Please return all lines from the records below that include the string "brown".
* * * * * * *
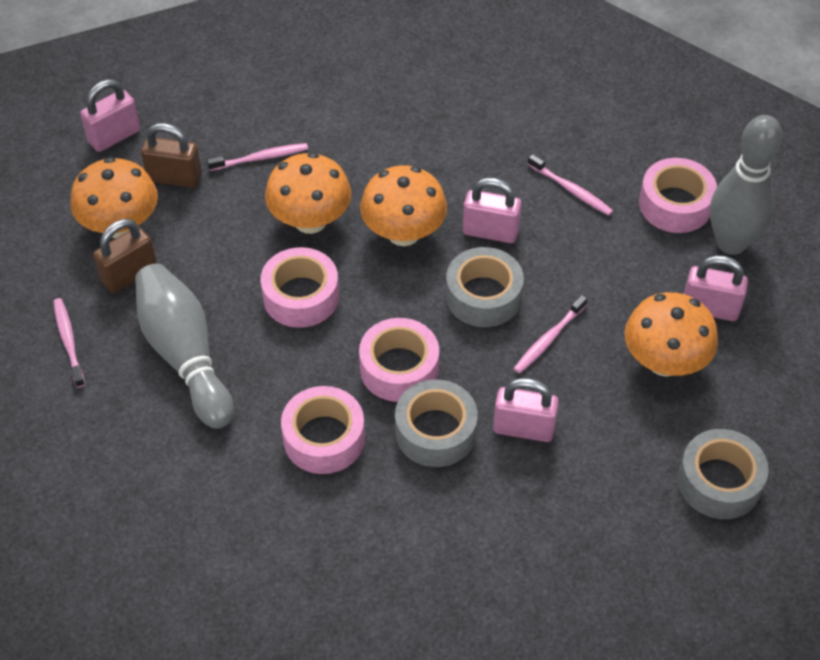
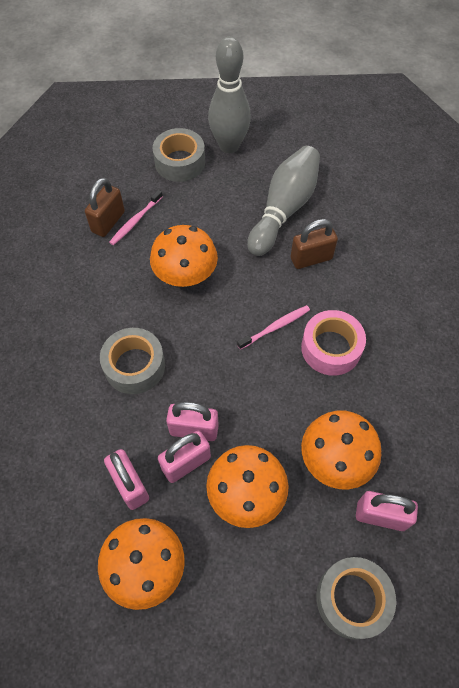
pink tape: [261,247,339,328] [281,386,365,474] [359,318,439,402] [639,158,717,233] = 4 -> [301,310,366,376] = 1
pink toothbrush: [53,298,85,388] [207,143,308,171] [513,295,588,374] [528,154,613,216] = 4 -> [109,190,163,245] [237,305,310,350] = 2

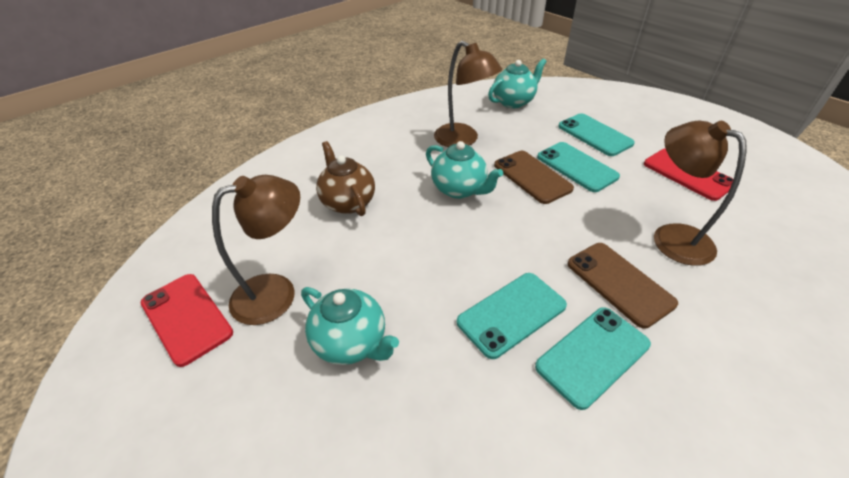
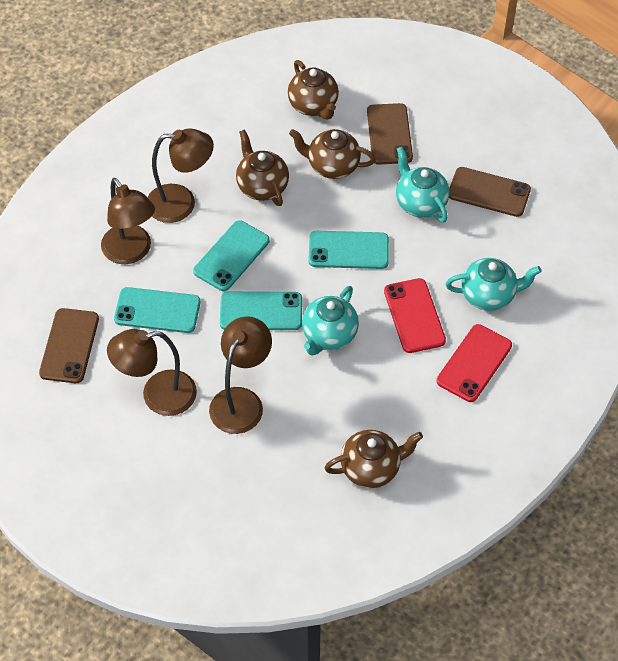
brown lamp: [212,175,300,325] [434,41,502,147] [654,120,747,266] = 3 -> [101,178,155,264] [107,329,197,416] [147,128,214,223] [209,316,272,434] = 4
brown phone: [494,151,574,204] [567,243,678,328] = 2 -> [39,308,99,383] [367,103,413,164] [449,167,531,217] = 3
brown teapot: [316,141,375,216] = 1 -> [236,129,289,206] [288,60,339,119] [289,129,375,179] [325,430,423,488] = 4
* * * * * * *
### Solution to the problem
brown lamp: [212,175,300,325] [434,41,502,147] [654,120,747,266] = 3 -> [101,178,155,264] [107,329,197,416] [147,128,214,223] [209,316,272,434] = 4
brown phone: [494,151,574,204] [567,243,678,328] = 2 -> [39,308,99,383] [367,103,413,164] [449,167,531,217] = 3
brown teapot: [316,141,375,216] = 1 -> [236,129,289,206] [288,60,339,119] [289,129,375,179] [325,430,423,488] = 4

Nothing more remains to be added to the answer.